▶ _ASSIGNMENT_:
Stopping right after the line with "(333, 201) = (340, 243): red", please reproduce the material below exactly from its first line.

▶ _DATA SHOWN_:
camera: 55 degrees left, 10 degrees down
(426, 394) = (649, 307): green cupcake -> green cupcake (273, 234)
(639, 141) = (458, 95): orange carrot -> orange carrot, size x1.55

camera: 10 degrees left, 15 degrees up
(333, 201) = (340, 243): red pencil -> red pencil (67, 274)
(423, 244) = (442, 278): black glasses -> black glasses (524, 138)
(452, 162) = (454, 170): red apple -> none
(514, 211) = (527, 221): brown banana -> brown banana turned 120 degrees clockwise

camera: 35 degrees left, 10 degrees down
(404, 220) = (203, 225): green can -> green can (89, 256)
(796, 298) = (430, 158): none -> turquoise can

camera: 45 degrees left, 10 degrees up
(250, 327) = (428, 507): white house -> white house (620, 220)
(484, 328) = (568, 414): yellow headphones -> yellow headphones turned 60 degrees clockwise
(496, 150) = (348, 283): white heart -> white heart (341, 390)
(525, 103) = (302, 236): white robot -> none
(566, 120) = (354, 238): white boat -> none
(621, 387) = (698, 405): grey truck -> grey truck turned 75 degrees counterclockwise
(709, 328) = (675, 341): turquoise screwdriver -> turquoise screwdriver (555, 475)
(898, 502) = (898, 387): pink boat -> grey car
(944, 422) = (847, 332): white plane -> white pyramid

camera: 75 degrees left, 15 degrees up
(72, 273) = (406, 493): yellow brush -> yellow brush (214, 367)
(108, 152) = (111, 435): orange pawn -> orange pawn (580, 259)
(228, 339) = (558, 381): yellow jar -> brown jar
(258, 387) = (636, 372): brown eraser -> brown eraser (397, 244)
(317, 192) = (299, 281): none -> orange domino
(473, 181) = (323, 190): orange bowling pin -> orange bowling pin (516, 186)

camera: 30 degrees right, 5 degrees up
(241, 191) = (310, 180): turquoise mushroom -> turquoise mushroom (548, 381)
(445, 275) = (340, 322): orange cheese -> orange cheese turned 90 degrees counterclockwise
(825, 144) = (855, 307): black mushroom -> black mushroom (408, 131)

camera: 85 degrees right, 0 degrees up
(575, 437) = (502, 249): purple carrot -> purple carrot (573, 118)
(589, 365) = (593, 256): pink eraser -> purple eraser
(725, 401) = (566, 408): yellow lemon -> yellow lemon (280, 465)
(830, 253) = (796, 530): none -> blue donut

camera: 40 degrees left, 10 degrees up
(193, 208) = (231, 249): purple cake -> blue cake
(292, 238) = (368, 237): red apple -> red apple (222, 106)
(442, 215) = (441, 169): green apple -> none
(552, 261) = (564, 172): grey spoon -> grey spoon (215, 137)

▶ _RESULT_:
camera: 55 degrees left, 10 degrees down
(426, 394) = (649, 307): green cupcake -> green cupcake (273, 234)
(639, 141) = (458, 95): orange carrot -> orange carrot, size x1.55

camera: 10 degrees left, 15 degrees up
(333, 201) = (340, 243): red pencil -> red pencil (67, 274)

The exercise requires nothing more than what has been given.